Requirement. Output the line containing "Segment: benign epithelium." and all subsequent lines of the listing below, copied exactly, with no other lines.

Input records.
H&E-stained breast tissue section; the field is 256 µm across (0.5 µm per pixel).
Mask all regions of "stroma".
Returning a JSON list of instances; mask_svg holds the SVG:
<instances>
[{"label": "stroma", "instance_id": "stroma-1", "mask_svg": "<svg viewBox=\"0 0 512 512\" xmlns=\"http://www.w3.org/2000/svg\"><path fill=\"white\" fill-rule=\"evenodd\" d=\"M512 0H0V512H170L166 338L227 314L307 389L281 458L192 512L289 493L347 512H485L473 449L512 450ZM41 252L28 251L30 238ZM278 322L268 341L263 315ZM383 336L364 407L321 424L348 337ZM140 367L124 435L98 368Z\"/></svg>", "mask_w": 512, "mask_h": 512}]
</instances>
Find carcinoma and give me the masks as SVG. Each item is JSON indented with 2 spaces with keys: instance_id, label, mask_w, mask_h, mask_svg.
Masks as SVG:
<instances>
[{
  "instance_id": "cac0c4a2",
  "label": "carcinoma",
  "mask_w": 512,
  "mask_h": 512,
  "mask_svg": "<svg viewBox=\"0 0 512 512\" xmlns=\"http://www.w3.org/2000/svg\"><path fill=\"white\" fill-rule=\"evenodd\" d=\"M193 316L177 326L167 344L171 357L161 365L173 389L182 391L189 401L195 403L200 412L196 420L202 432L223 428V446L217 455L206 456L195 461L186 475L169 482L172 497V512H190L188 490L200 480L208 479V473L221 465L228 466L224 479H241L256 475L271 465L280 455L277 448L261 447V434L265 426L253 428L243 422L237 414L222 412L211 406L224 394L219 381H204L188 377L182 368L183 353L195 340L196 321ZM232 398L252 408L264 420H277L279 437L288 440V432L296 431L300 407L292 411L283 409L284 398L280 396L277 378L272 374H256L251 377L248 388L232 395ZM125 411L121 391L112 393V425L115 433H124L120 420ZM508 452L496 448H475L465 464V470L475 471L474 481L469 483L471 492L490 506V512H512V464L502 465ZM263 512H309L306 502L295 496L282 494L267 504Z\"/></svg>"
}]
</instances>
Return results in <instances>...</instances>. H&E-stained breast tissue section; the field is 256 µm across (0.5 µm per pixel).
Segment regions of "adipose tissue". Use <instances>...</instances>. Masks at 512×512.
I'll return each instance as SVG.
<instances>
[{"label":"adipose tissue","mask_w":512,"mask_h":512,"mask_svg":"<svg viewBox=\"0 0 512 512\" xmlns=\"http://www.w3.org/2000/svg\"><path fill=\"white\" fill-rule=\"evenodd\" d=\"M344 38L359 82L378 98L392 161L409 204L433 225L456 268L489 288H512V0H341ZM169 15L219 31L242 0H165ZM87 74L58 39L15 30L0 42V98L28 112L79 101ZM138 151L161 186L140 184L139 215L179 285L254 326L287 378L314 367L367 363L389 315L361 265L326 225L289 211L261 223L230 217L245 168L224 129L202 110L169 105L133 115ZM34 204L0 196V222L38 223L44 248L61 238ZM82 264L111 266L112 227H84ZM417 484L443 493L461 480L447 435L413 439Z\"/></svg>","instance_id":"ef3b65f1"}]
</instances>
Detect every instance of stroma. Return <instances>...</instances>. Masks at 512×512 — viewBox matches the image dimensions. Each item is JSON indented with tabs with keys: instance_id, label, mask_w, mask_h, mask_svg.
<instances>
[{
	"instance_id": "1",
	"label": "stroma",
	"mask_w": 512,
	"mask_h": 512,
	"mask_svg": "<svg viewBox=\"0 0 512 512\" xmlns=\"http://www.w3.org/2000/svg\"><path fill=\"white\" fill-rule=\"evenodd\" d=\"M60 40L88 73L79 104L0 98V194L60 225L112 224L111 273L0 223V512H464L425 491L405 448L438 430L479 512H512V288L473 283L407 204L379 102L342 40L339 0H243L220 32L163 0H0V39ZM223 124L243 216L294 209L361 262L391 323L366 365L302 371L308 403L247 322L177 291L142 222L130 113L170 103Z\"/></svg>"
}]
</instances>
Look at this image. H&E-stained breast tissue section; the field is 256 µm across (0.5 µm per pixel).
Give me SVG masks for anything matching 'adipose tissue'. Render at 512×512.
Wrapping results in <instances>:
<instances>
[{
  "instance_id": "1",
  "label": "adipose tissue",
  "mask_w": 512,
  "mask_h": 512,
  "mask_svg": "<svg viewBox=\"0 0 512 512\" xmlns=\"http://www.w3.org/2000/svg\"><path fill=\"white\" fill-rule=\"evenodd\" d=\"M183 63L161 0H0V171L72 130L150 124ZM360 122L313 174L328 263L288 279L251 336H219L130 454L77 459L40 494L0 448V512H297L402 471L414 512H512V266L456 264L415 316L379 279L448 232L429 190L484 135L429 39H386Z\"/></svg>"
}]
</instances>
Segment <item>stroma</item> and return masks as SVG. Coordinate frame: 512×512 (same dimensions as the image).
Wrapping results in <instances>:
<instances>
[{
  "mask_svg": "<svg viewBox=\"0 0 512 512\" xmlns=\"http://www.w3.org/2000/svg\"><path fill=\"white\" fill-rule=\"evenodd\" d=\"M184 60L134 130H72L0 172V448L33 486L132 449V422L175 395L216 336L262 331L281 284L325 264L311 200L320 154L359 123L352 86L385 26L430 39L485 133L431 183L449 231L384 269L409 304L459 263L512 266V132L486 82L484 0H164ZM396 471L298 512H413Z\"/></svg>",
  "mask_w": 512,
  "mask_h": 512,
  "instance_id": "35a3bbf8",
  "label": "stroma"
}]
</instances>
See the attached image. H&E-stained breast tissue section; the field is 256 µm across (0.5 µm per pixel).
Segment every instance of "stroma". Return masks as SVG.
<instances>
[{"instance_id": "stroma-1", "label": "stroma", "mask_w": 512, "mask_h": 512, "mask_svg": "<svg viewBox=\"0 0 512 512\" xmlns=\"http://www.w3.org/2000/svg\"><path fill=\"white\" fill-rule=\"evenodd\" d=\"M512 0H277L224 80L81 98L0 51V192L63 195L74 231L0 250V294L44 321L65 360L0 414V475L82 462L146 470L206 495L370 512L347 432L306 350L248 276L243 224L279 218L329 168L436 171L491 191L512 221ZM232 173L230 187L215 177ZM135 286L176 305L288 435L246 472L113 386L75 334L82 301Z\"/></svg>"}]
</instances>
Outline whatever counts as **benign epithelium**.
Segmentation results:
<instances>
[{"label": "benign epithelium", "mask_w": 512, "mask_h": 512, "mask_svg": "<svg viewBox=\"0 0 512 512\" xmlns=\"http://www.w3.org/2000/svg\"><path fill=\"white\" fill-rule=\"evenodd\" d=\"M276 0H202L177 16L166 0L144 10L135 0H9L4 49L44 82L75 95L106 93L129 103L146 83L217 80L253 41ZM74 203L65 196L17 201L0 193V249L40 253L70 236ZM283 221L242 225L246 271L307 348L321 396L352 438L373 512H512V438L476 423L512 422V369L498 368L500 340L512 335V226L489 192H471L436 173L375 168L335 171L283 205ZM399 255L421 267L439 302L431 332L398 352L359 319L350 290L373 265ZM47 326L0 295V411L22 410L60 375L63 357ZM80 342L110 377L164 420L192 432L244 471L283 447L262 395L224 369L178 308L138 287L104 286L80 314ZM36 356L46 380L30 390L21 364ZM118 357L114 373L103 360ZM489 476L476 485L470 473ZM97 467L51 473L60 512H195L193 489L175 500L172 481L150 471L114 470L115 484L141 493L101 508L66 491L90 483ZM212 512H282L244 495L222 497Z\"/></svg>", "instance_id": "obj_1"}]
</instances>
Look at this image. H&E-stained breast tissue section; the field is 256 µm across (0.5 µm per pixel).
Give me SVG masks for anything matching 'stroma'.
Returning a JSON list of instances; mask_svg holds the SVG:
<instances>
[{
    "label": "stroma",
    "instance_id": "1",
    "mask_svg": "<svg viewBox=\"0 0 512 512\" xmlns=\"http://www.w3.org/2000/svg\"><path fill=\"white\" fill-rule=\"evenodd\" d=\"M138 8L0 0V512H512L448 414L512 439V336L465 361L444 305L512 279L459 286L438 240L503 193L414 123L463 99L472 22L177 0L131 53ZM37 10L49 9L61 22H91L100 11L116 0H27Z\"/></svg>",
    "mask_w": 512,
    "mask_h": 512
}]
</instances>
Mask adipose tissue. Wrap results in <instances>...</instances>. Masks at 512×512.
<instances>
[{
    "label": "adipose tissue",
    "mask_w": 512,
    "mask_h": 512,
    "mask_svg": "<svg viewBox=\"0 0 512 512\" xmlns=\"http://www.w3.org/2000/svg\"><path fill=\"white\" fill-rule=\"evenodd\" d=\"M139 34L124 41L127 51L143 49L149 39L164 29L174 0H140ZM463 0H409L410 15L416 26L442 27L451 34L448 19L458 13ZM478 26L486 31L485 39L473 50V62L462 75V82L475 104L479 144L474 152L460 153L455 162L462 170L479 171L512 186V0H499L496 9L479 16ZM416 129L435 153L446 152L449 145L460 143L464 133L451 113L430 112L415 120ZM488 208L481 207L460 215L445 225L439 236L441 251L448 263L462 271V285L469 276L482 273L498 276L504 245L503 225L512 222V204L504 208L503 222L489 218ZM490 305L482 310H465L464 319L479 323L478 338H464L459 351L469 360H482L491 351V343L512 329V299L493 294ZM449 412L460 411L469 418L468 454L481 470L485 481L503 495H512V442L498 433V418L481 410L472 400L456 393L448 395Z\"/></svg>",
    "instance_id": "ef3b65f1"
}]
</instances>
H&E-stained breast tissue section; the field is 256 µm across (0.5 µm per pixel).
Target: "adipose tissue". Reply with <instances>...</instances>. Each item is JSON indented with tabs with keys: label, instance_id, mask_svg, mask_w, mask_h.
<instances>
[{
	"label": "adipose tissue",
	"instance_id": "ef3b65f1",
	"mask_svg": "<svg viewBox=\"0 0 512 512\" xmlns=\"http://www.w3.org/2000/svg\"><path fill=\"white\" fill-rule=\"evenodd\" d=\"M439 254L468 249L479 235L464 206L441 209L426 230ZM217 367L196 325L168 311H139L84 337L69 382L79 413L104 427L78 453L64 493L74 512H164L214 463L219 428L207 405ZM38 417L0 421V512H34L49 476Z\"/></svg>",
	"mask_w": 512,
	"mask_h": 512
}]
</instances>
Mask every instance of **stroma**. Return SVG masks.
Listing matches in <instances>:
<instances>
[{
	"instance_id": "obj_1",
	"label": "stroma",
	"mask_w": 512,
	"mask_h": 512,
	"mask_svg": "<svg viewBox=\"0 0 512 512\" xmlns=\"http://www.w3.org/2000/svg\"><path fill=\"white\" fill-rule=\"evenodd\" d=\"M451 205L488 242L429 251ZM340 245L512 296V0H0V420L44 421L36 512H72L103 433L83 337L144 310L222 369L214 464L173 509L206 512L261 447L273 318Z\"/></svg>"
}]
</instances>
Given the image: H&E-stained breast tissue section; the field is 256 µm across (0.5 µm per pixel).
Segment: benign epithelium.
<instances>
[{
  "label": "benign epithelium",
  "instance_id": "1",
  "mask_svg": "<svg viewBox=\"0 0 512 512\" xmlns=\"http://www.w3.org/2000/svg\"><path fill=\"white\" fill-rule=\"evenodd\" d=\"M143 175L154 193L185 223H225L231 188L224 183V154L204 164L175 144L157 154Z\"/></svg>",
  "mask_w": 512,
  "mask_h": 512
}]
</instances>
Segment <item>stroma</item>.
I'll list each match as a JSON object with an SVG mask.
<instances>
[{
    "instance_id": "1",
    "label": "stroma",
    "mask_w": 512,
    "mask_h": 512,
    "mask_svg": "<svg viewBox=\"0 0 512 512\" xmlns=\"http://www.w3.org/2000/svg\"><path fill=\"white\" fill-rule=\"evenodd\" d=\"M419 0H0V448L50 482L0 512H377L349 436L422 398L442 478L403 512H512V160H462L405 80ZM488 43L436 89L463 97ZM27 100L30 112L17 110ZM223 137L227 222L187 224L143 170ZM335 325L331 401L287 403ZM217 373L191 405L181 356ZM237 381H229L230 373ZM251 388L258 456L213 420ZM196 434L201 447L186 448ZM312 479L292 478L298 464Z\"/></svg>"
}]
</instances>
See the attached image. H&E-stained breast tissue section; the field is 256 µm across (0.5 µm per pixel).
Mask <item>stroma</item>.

Complete output.
Segment: benign epithelium.
<instances>
[{
  "label": "benign epithelium",
  "instance_id": "1",
  "mask_svg": "<svg viewBox=\"0 0 512 512\" xmlns=\"http://www.w3.org/2000/svg\"><path fill=\"white\" fill-rule=\"evenodd\" d=\"M143 175L154 193L185 223H225L231 188L224 183V154L204 164L175 144L157 154Z\"/></svg>",
  "mask_w": 512,
  "mask_h": 512
}]
</instances>
Segment <item>stroma</item>.
I'll list each match as a JSON object with an SVG mask.
<instances>
[{
    "instance_id": "1",
    "label": "stroma",
    "mask_w": 512,
    "mask_h": 512,
    "mask_svg": "<svg viewBox=\"0 0 512 512\" xmlns=\"http://www.w3.org/2000/svg\"><path fill=\"white\" fill-rule=\"evenodd\" d=\"M419 0H0V448L50 482L0 512H377L349 436L422 398L442 478L403 512H512V160H462L405 80ZM488 43L436 89L463 97ZM27 100L30 112L17 110ZM223 137L227 222L187 224L143 170ZM335 325L331 401L287 403ZM217 373L191 405L181 356ZM237 381H229L230 373ZM251 388L258 456L213 420ZM196 434L201 447L186 448ZM312 479L292 478L298 464Z\"/></svg>"
}]
</instances>
See the attached image. H&E-stained breast tissue section; the field is 256 µm across (0.5 µm per pixel).
Mask <item>stroma</item>.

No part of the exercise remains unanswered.